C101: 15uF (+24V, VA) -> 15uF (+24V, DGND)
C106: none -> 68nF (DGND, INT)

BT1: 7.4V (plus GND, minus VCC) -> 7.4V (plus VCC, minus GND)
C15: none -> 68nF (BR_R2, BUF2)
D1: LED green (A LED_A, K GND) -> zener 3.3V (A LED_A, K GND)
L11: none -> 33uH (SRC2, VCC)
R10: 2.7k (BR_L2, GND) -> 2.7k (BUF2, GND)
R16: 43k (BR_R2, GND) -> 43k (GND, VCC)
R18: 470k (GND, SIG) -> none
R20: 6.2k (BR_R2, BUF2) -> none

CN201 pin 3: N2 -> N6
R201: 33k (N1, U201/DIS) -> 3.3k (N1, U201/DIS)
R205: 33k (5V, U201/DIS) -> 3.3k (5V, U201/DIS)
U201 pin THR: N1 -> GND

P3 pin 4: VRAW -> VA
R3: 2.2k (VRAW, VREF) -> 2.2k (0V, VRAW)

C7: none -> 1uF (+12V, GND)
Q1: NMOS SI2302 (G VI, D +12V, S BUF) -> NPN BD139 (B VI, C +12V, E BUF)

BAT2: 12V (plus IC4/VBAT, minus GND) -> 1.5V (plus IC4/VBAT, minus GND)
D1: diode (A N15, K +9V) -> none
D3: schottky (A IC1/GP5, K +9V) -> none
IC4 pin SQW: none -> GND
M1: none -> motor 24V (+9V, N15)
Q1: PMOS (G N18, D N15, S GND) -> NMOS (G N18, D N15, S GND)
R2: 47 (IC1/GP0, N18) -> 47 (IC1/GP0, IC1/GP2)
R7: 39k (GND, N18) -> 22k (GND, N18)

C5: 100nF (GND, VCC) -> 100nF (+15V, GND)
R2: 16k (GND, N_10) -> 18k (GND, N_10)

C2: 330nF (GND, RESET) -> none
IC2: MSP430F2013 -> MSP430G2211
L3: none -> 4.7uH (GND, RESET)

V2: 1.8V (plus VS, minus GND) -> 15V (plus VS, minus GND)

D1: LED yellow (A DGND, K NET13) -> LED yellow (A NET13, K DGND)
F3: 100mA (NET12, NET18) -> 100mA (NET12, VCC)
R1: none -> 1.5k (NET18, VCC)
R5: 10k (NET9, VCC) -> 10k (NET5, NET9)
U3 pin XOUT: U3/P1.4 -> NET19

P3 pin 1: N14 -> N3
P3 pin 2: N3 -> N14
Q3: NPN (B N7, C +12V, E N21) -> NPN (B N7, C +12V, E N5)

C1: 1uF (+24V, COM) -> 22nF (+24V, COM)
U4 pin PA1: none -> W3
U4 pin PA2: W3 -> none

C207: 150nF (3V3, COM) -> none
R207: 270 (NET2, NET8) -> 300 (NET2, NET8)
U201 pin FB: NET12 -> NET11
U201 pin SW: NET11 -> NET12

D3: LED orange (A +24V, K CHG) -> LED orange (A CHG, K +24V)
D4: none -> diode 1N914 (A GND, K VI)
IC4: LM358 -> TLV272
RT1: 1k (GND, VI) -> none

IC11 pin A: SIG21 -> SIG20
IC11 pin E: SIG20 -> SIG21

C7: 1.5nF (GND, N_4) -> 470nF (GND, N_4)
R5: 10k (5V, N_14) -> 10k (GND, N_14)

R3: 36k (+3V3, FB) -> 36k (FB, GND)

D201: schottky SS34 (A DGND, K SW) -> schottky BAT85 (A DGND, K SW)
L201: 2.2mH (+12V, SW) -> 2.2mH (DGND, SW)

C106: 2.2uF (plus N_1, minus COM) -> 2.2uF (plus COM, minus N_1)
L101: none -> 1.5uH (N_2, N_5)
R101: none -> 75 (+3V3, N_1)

→ **Required work**
Return the lines containing "minus", taking each one from the listing.

→ **Task response**
BT1: 7.4V (plus GND, minus VCC) -> 7.4V (plus VCC, minus GND)
BAT2: 12V (plus IC4/VBAT, minus GND) -> 1.5V (plus IC4/VBAT, minus GND)
V2: 1.8V (plus VS, minus GND) -> 15V (plus VS, minus GND)
C106: 2.2uF (plus N_1, minus COM) -> 2.2uF (plus COM, minus N_1)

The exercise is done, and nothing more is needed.